RECORDS
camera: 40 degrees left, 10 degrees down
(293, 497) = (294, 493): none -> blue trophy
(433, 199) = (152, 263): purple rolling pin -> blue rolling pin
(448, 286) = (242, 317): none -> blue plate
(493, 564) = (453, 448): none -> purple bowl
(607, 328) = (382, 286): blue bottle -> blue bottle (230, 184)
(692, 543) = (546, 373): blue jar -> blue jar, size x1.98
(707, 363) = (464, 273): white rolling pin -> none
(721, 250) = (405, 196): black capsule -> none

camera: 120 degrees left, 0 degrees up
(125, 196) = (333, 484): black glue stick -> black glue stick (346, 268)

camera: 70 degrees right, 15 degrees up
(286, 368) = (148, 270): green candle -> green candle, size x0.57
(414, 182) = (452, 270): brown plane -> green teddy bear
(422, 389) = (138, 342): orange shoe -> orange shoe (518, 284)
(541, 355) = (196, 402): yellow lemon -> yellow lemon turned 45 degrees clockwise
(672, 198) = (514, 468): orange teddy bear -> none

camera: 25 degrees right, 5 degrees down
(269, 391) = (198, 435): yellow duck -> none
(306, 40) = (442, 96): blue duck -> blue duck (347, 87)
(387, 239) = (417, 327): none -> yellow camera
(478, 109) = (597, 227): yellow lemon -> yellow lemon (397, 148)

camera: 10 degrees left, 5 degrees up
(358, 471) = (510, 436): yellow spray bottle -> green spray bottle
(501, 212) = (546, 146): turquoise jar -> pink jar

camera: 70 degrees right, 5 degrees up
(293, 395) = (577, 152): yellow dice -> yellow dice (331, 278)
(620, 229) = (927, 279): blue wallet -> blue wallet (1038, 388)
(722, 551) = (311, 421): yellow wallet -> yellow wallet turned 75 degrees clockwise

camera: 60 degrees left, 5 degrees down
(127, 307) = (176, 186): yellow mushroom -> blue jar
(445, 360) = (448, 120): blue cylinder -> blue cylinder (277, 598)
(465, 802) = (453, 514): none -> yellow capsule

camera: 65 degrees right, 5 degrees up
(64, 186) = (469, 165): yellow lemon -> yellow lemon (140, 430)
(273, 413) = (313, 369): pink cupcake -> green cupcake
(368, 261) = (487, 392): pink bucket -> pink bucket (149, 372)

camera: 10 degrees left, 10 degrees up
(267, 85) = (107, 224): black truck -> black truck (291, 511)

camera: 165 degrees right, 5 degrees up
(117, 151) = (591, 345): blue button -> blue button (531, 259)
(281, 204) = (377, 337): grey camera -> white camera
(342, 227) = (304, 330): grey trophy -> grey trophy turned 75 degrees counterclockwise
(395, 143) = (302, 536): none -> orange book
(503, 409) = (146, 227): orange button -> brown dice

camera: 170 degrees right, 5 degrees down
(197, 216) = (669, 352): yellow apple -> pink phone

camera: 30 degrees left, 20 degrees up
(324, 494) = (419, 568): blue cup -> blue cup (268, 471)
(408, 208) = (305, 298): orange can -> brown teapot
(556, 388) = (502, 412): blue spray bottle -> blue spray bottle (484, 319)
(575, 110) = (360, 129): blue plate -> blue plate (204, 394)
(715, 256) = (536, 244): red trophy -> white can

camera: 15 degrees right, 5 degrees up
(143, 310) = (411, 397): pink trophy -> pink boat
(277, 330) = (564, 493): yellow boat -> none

WHAT YOU NEED TO DO
Please repeat every record above word for word.

OUTPUT FOR THIS TASK
camera: 40 degrees left, 10 degrees down
(293, 497) = (294, 493): none -> blue trophy
(433, 199) = (152, 263): purple rolling pin -> blue rolling pin
(448, 286) = (242, 317): none -> blue plate
(493, 564) = (453, 448): none -> purple bowl
(607, 328) = (382, 286): blue bottle -> blue bottle (230, 184)
(692, 543) = (546, 373): blue jar -> blue jar, size x1.98
(707, 363) = (464, 273): white rolling pin -> none
(721, 250) = (405, 196): black capsule -> none

camera: 120 degrees left, 0 degrees up
(125, 196) = (333, 484): black glue stick -> black glue stick (346, 268)

camera: 70 degrees right, 15 degrees up
(286, 368) = (148, 270): green candle -> green candle, size x0.57
(414, 182) = (452, 270): brown plane -> green teddy bear
(422, 389) = (138, 342): orange shoe -> orange shoe (518, 284)
(541, 355) = (196, 402): yellow lemon -> yellow lemon turned 45 degrees clockwise
(672, 198) = (514, 468): orange teddy bear -> none

camera: 25 degrees right, 5 degrees down
(269, 391) = (198, 435): yellow duck -> none
(306, 40) = (442, 96): blue duck -> blue duck (347, 87)
(387, 239) = (417, 327): none -> yellow camera
(478, 109) = (597, 227): yellow lemon -> yellow lemon (397, 148)

camera: 10 degrees left, 5 degrees up
(358, 471) = (510, 436): yellow spray bottle -> green spray bottle
(501, 212) = (546, 146): turquoise jar -> pink jar

camera: 70 degrees right, 5 degrees up
(293, 395) = (577, 152): yellow dice -> yellow dice (331, 278)
(620, 229) = (927, 279): blue wallet -> blue wallet (1038, 388)
(722, 551) = (311, 421): yellow wallet -> yellow wallet turned 75 degrees clockwise

camera: 60 degrees left, 5 degrees down
(127, 307) = (176, 186): yellow mushroom -> blue jar
(445, 360) = (448, 120): blue cylinder -> blue cylinder (277, 598)
(465, 802) = (453, 514): none -> yellow capsule

camera: 65 degrees right, 5 degrees up
(64, 186) = (469, 165): yellow lemon -> yellow lemon (140, 430)
(273, 413) = (313, 369): pink cupcake -> green cupcake
(368, 261) = (487, 392): pink bucket -> pink bucket (149, 372)

camera: 10 degrees left, 10 degrees up
(267, 85) = (107, 224): black truck -> black truck (291, 511)

camera: 165 degrees right, 5 degrees up
(117, 151) = (591, 345): blue button -> blue button (531, 259)
(281, 204) = (377, 337): grey camera -> white camera
(342, 227) = (304, 330): grey trophy -> grey trophy turned 75 degrees counterclockwise
(395, 143) = (302, 536): none -> orange book
(503, 409) = (146, 227): orange button -> brown dice

camera: 170 degrees right, 5 degrees down
(197, 216) = (669, 352): yellow apple -> pink phone

camera: 30 degrees left, 20 degrees up
(324, 494) = (419, 568): blue cup -> blue cup (268, 471)
(408, 208) = (305, 298): orange can -> brown teapot
(556, 388) = (502, 412): blue spray bottle -> blue spray bottle (484, 319)
(575, 110) = (360, 129): blue plate -> blue plate (204, 394)
(715, 256) = (536, 244): red trophy -> white can

camera: 15 degrees right, 5 degrees up
(143, 310) = (411, 397): pink trophy -> pink boat
(277, 330) = (564, 493): yellow boat -> none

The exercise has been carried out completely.